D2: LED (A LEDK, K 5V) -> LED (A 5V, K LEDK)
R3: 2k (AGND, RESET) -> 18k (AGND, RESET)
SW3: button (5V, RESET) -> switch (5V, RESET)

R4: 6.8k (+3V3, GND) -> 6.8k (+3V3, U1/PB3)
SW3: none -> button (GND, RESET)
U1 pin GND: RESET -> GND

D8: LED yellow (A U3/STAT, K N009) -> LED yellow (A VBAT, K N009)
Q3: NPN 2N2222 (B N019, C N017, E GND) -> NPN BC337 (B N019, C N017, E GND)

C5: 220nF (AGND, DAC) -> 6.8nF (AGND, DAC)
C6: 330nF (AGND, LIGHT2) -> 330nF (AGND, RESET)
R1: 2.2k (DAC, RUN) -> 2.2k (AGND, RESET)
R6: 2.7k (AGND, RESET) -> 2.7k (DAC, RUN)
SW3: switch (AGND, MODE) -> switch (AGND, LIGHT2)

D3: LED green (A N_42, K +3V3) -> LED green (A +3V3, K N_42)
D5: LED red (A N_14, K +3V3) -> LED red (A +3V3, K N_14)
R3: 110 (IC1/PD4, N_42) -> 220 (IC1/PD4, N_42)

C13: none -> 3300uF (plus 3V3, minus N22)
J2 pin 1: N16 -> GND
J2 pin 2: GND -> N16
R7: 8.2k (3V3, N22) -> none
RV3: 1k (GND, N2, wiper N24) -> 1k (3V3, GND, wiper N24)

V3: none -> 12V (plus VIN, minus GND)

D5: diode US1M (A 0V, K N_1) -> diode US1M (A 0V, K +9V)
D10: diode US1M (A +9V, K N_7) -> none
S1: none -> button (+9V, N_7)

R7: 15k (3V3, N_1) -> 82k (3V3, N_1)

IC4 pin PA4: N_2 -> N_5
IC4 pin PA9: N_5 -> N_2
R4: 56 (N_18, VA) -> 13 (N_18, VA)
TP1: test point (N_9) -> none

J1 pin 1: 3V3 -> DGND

YOUR ASSIGNMENT:
From the records above, transcribe exactly the run of lines that opens with the line holding "U1 pin GND: RESET -> GND" and closes with the line holding "R6: 2.7k (AGND, RESET) -> 2.7k (DAC, RUN)", both included.

RESULT BELOW:
U1 pin GND: RESET -> GND

D8: LED yellow (A U3/STAT, K N009) -> LED yellow (A VBAT, K N009)
Q3: NPN 2N2222 (B N019, C N017, E GND) -> NPN BC337 (B N019, C N017, E GND)

C5: 220nF (AGND, DAC) -> 6.8nF (AGND, DAC)
C6: 330nF (AGND, LIGHT2) -> 330nF (AGND, RESET)
R1: 2.2k (DAC, RUN) -> 2.2k (AGND, RESET)
R6: 2.7k (AGND, RESET) -> 2.7k (DAC, RUN)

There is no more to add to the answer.